■ **Given data**
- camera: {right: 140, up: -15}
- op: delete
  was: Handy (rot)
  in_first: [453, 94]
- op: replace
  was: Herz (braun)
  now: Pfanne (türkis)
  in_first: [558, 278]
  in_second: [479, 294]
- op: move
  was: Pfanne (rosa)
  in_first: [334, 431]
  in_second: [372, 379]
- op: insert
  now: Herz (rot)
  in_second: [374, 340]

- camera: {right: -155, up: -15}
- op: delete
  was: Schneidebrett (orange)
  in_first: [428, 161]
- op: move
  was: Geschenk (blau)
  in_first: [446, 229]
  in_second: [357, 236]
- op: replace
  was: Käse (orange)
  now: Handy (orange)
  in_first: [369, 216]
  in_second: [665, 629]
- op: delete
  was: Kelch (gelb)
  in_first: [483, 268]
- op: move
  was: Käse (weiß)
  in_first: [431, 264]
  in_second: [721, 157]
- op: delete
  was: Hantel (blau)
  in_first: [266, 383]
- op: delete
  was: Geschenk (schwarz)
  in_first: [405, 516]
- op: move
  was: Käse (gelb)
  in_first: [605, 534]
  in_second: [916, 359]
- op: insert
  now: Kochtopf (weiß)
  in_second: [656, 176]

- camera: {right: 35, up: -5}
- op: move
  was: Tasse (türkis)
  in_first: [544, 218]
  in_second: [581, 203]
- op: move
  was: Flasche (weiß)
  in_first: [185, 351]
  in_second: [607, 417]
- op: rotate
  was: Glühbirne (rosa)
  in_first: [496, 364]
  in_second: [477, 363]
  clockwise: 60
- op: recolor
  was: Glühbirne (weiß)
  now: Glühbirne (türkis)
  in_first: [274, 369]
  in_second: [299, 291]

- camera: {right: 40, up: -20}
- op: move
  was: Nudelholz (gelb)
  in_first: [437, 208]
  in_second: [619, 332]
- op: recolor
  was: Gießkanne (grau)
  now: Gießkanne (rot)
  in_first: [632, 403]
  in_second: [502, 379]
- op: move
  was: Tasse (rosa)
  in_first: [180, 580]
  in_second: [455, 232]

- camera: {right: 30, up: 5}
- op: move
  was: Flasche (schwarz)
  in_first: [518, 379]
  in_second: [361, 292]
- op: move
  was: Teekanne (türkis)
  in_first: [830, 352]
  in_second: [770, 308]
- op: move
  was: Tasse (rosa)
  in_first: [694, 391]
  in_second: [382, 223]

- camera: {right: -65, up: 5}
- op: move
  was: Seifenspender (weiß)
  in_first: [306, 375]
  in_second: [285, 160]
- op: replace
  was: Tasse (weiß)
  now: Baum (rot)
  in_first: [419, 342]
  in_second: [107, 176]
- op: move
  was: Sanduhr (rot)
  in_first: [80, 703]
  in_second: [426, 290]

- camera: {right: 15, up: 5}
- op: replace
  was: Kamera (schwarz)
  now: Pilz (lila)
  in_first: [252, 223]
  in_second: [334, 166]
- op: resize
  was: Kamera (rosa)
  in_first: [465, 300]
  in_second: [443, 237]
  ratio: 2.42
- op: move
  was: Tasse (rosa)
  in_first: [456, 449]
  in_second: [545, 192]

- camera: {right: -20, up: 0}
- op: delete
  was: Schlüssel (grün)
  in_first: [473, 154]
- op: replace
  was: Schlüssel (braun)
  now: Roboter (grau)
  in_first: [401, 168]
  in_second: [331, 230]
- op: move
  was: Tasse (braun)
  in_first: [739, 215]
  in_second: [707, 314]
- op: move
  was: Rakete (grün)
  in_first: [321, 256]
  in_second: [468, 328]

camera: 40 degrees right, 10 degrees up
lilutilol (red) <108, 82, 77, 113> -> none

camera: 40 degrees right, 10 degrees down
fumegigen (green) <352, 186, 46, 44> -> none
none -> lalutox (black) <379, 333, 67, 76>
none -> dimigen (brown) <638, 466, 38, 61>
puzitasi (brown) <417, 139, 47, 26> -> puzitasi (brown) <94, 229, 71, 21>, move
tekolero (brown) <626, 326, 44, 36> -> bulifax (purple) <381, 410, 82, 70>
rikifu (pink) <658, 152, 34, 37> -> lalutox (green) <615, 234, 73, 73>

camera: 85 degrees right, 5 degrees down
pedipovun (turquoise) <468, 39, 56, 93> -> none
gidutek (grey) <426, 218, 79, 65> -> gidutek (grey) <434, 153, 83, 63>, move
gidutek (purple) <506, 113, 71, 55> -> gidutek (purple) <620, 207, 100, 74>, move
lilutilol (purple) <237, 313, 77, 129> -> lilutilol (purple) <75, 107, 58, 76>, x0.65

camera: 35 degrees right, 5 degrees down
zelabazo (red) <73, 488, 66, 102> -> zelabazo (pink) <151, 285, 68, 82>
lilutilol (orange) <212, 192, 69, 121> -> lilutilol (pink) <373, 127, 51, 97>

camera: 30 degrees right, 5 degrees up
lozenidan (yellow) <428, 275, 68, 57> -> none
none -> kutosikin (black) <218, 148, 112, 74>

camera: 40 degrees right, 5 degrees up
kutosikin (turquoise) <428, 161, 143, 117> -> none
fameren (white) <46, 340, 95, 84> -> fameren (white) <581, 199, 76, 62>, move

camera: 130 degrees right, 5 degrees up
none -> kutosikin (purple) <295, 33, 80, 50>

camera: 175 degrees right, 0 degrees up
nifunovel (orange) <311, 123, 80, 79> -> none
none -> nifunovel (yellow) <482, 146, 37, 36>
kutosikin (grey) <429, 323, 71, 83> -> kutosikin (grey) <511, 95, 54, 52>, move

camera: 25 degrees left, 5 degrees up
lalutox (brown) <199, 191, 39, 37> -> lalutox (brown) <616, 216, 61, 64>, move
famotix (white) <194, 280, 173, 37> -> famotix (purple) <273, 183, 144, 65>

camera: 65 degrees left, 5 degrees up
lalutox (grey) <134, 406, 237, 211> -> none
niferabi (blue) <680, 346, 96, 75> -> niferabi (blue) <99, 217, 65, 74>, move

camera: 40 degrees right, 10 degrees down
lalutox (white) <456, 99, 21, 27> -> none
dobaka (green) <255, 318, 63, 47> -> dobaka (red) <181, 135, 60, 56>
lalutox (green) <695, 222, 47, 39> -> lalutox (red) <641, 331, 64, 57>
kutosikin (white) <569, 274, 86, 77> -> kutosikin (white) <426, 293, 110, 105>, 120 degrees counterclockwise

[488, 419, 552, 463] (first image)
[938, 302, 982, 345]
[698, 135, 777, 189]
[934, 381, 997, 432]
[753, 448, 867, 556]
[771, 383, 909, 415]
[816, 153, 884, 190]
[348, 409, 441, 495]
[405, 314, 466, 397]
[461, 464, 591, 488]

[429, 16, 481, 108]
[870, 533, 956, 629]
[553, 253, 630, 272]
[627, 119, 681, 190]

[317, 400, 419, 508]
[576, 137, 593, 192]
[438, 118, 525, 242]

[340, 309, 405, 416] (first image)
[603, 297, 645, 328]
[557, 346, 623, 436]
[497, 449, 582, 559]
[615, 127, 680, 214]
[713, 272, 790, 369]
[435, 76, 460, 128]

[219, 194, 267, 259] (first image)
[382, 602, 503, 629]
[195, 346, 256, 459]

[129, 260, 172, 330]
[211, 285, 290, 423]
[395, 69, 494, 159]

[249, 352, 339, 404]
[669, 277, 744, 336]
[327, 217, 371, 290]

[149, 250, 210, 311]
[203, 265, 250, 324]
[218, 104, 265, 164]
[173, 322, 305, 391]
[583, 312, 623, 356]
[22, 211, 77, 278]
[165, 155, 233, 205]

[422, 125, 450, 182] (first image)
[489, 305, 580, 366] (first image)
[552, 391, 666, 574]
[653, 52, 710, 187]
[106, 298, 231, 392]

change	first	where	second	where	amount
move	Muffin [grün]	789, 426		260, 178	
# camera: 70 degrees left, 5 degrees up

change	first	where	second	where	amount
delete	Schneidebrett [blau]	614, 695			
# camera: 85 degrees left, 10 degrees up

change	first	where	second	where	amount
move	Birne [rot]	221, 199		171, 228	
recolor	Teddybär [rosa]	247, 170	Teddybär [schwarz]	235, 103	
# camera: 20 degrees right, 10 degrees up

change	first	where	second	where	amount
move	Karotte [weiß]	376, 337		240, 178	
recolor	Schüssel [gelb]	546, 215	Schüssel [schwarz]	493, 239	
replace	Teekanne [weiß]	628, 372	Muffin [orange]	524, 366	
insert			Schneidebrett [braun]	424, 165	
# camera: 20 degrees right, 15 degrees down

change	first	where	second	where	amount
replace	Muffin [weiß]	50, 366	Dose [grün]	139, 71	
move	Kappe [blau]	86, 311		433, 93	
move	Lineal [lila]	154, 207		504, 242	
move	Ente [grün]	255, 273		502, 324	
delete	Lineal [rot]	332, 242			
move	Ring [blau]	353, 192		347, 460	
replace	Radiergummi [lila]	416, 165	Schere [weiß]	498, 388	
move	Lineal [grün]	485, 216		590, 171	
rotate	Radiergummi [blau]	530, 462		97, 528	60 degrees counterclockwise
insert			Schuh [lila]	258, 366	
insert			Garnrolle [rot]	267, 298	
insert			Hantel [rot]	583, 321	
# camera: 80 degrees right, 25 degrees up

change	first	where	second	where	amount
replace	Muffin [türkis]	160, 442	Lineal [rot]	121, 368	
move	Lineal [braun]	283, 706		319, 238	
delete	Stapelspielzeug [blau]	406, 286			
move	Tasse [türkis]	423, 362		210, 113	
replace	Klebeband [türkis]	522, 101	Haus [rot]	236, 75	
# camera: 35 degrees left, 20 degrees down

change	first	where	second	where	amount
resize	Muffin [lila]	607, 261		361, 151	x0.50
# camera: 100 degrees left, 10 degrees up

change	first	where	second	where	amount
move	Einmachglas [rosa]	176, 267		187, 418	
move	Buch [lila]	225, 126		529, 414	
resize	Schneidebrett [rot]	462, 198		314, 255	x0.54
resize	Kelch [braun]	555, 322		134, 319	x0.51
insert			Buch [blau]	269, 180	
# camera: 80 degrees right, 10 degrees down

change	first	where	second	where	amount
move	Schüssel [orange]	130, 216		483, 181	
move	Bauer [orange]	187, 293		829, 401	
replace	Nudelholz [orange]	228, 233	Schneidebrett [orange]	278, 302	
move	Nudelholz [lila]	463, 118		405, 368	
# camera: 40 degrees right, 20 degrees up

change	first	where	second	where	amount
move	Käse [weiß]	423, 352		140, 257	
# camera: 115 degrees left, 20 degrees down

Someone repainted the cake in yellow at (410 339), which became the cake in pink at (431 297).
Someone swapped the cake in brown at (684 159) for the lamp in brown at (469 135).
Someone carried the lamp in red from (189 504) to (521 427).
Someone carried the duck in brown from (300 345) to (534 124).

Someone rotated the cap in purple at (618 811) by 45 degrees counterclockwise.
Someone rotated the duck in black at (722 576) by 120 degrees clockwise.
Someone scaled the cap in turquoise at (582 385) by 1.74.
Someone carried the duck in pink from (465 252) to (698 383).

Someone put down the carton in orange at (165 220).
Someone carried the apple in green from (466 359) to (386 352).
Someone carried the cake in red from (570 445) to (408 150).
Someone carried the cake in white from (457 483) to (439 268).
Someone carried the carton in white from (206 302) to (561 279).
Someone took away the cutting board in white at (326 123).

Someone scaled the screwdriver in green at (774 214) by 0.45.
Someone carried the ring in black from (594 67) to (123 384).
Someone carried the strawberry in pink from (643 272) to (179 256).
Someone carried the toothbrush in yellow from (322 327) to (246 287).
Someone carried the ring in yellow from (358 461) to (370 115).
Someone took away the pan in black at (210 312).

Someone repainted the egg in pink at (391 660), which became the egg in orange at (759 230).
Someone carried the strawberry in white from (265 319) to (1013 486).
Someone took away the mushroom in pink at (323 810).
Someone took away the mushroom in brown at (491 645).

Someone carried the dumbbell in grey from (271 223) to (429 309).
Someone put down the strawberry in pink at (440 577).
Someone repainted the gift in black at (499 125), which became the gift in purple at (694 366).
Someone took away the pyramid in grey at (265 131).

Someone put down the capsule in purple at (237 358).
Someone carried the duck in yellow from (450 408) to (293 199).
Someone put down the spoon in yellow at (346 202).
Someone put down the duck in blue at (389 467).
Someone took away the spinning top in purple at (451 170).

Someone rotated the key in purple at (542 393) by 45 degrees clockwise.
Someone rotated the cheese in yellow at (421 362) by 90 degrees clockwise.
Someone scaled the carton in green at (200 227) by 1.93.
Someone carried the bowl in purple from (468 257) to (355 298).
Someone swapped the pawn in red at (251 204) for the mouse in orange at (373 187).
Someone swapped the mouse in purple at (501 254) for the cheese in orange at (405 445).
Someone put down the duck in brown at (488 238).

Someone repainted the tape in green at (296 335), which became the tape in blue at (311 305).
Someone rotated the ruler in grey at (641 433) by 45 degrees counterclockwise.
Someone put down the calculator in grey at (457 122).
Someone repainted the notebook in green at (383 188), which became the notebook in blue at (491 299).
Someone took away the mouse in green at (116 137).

■ **Brief**
Extract each line holding the word "lamp" from the records.

■ **Expected answer**
Someone swapped the cake in brown at (684 159) for the lamp in brown at (469 135).
Someone carried the lamp in red from (189 504) to (521 427).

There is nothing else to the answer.